• **Work order**
Your answer should be a number only: the count of lines in the following entries that contain "test".

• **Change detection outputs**
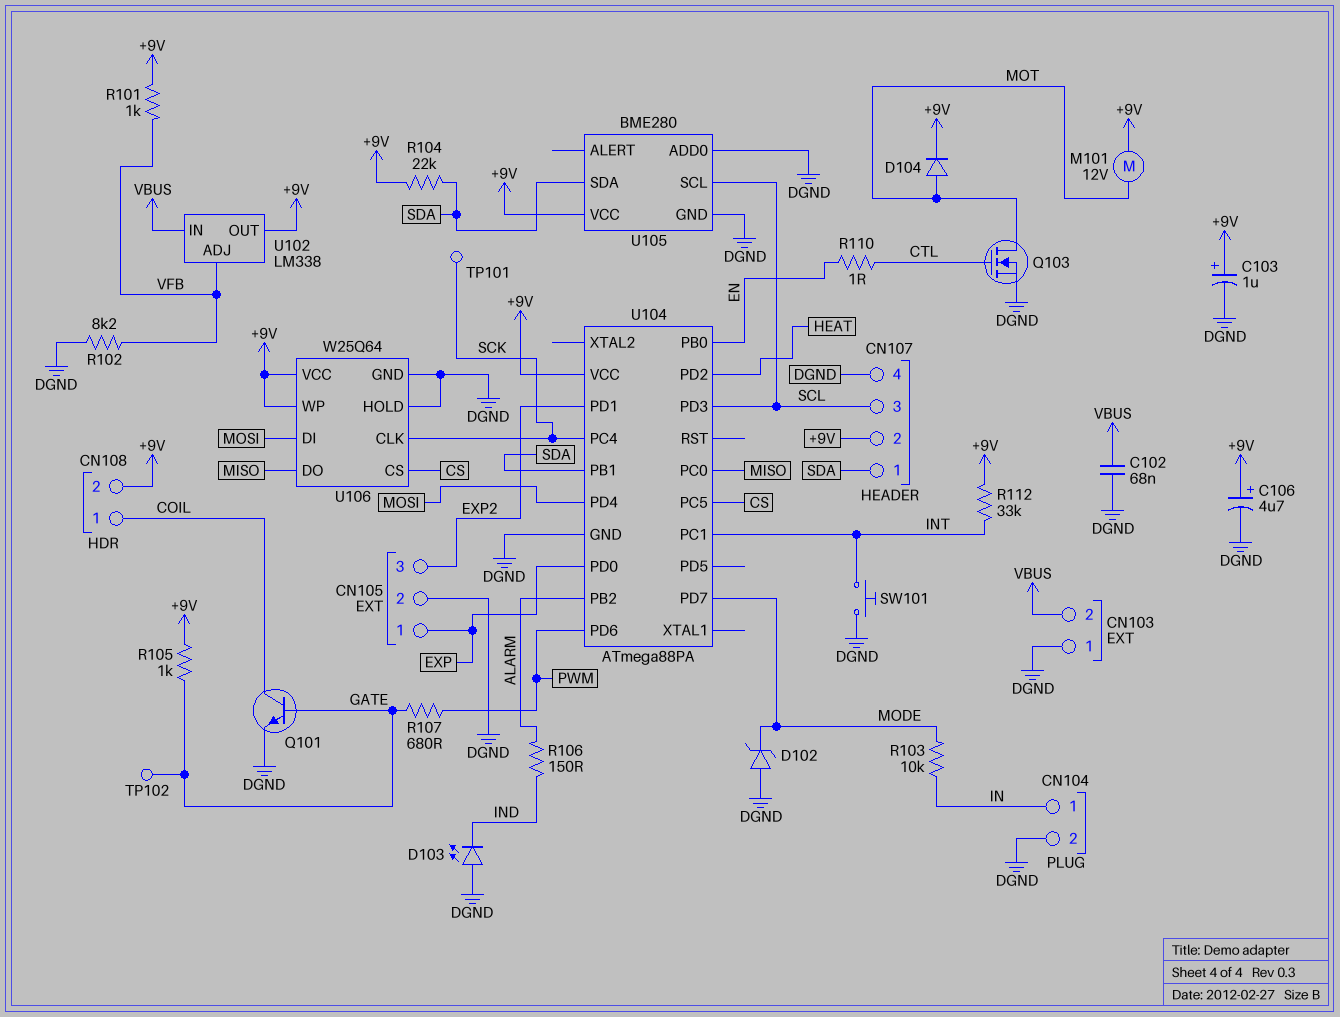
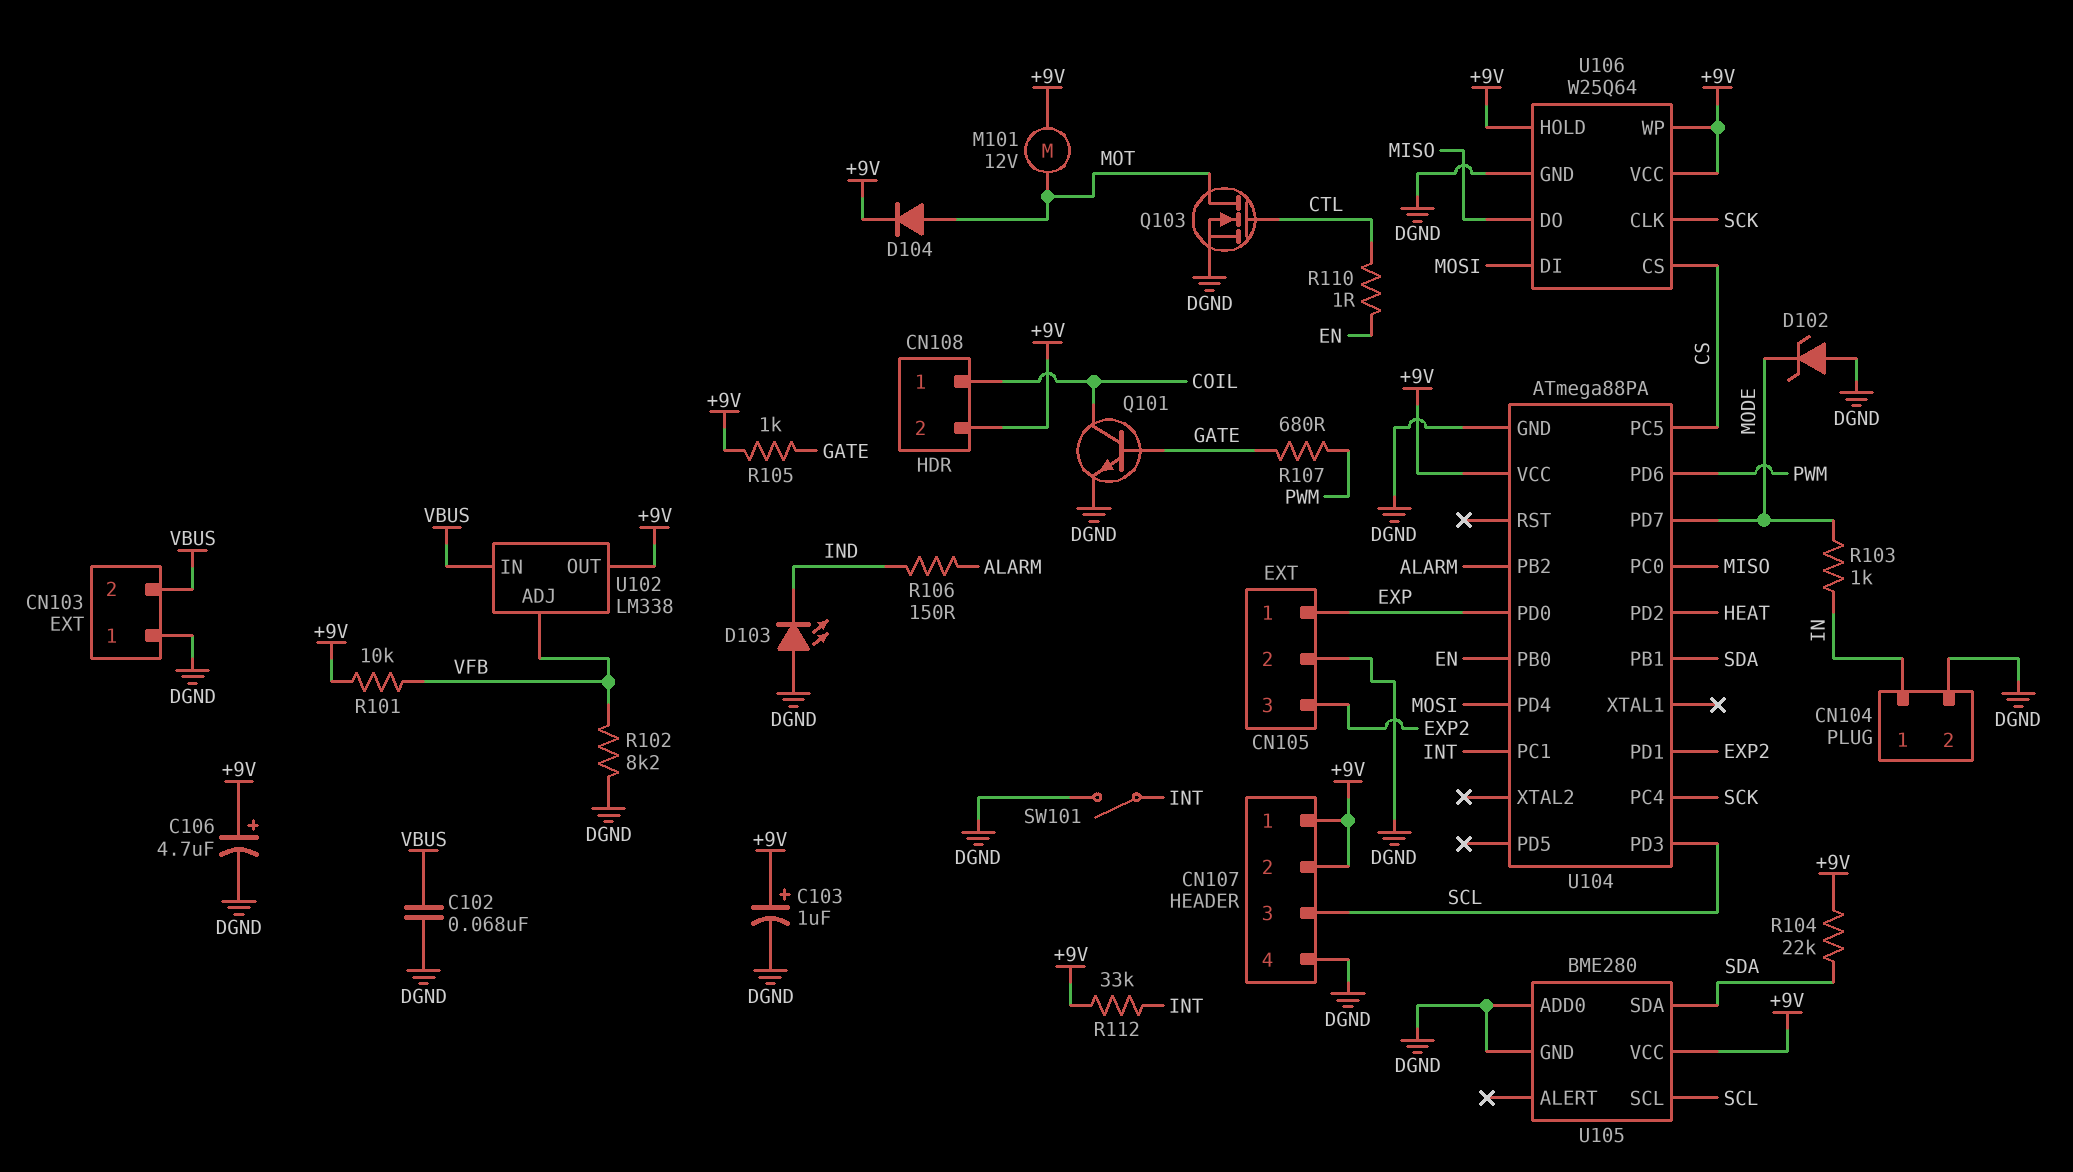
CN107 pin 1: SDA -> +9V
R101: 1k (+9V, VFB) -> 10k (+9V, VFB)
R103: 10k (IN, MODE) -> 1k (IN, MODE)
SW101: button (DGND, INT) -> switch (DGND, INT)
TP101: test point (SCK) -> none
TP102: test point (GATE) -> none
U106 pin HOLD: DGND -> +9V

• **Exercise result**
2